The task → List every line of the material below that contains the string "LilyPond", copying each one in full.

Data listing →
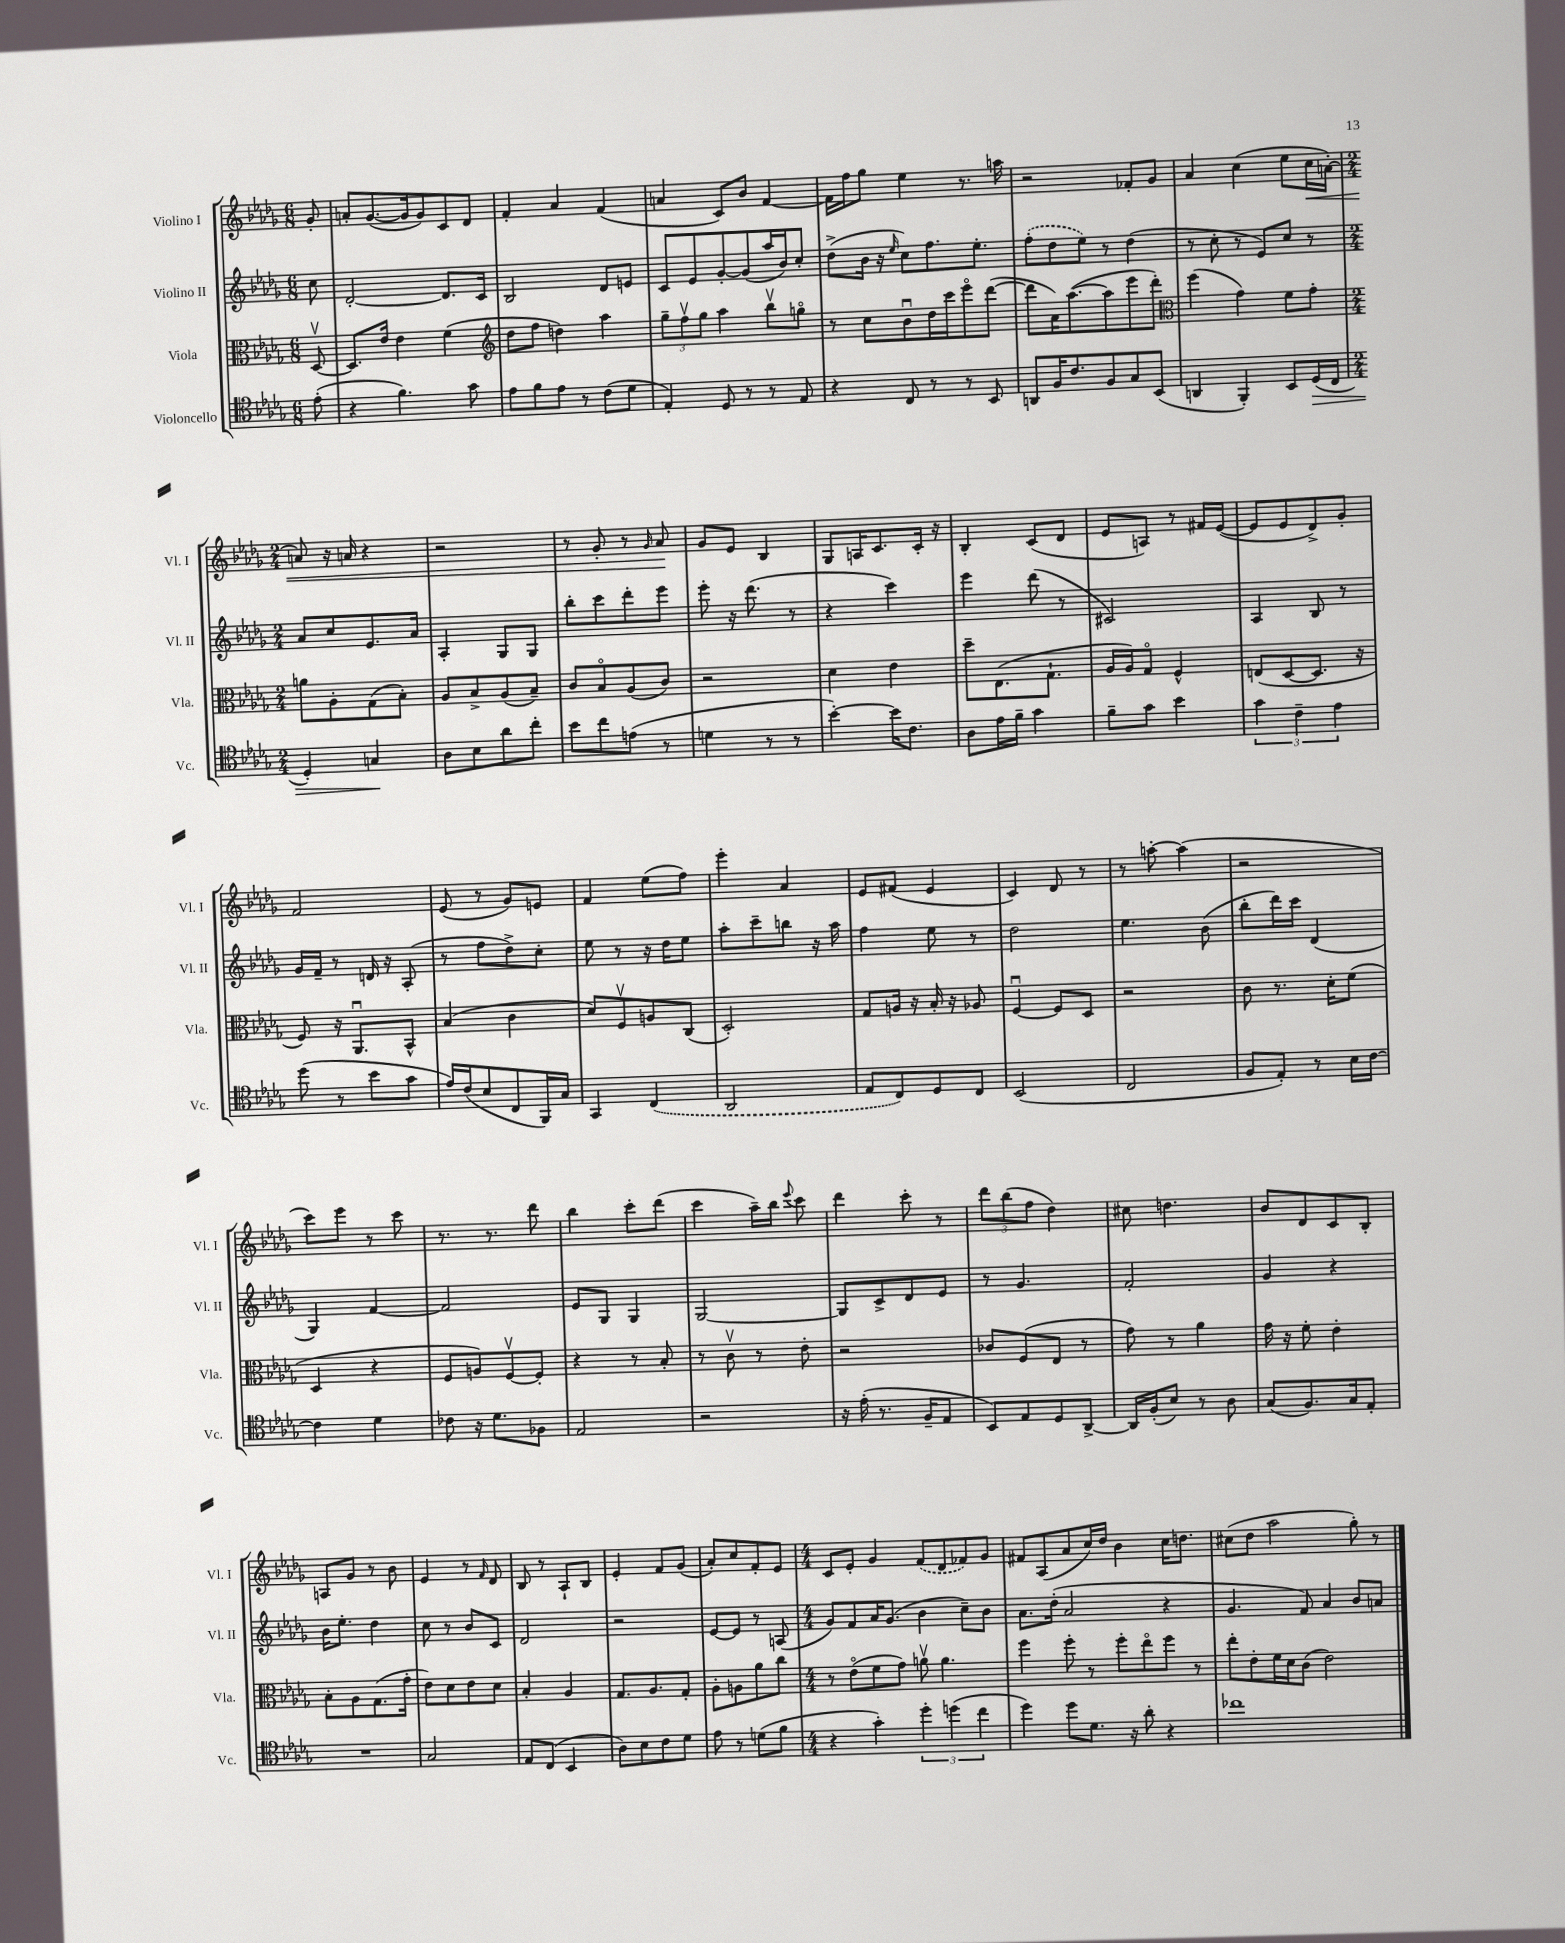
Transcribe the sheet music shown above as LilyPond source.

...

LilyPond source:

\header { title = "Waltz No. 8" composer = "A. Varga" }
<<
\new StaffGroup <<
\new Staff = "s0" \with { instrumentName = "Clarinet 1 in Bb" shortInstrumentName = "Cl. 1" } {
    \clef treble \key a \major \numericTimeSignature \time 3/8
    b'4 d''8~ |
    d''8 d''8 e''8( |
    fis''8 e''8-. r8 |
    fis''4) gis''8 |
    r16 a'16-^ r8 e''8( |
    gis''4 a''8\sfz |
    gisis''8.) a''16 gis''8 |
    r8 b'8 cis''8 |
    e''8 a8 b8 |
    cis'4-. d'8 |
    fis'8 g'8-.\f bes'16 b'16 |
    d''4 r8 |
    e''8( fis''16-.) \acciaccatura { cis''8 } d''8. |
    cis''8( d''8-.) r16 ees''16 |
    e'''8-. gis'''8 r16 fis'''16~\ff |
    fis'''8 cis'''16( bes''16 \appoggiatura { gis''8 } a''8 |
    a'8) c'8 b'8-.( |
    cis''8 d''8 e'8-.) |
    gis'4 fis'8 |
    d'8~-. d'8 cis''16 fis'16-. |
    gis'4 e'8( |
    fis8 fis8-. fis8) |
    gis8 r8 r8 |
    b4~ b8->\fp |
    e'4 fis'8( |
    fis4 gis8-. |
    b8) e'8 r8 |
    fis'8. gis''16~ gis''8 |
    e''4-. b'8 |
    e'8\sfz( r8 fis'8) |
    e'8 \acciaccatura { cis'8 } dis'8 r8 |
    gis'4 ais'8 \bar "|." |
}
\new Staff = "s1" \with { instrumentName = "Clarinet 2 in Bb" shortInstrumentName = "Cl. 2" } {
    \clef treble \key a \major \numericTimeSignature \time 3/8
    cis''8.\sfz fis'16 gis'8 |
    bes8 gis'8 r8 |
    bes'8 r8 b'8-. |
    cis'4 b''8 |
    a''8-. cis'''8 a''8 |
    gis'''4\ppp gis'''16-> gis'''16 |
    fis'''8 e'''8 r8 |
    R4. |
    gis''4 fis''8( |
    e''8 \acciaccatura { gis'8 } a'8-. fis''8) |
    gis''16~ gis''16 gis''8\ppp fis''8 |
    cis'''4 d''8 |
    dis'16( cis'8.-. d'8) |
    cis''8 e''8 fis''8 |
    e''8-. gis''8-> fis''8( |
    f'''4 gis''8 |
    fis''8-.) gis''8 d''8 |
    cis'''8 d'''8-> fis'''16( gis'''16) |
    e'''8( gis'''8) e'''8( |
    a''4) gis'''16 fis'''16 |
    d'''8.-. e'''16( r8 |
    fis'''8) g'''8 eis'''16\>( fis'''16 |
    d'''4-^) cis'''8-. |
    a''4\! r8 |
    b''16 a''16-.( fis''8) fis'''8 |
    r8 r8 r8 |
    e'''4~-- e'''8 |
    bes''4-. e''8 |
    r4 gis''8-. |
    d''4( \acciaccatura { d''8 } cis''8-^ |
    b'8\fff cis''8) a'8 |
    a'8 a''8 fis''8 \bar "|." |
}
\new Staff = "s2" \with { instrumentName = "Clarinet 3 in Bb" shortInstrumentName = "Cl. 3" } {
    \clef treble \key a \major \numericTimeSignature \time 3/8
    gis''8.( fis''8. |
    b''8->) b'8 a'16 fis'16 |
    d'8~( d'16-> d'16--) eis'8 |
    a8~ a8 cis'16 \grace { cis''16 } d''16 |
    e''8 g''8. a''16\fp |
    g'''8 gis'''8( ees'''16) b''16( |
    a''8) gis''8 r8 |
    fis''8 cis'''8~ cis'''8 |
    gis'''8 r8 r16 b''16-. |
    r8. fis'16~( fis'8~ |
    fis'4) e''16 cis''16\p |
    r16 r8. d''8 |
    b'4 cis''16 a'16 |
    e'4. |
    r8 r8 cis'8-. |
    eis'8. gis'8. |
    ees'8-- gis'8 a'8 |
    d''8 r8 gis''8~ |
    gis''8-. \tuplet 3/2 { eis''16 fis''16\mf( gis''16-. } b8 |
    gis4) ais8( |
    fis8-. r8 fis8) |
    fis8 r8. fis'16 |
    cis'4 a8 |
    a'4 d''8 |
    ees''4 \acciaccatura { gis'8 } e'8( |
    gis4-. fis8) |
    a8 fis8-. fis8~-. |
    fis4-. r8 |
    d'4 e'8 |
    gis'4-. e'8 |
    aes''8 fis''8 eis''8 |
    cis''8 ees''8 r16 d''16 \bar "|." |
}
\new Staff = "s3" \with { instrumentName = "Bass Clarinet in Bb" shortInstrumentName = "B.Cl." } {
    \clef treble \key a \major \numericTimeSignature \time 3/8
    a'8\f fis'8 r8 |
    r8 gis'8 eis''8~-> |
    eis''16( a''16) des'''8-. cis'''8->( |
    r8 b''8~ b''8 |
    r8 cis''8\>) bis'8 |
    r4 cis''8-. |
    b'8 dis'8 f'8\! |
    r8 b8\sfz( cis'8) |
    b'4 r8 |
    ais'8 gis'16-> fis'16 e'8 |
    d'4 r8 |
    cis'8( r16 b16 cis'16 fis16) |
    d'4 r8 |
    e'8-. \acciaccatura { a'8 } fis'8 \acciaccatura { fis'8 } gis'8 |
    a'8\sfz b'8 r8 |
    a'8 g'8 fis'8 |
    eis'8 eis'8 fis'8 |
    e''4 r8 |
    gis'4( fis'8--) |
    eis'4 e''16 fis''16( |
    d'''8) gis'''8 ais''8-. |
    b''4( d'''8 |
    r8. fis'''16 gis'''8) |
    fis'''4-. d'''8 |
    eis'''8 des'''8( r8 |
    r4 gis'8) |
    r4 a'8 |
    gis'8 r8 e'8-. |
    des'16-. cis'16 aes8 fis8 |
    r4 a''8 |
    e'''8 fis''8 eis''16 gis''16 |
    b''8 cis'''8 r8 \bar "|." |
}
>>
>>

Complete output →
Transcribe the sheet music shown above as LilyPond source.
LilyPond source:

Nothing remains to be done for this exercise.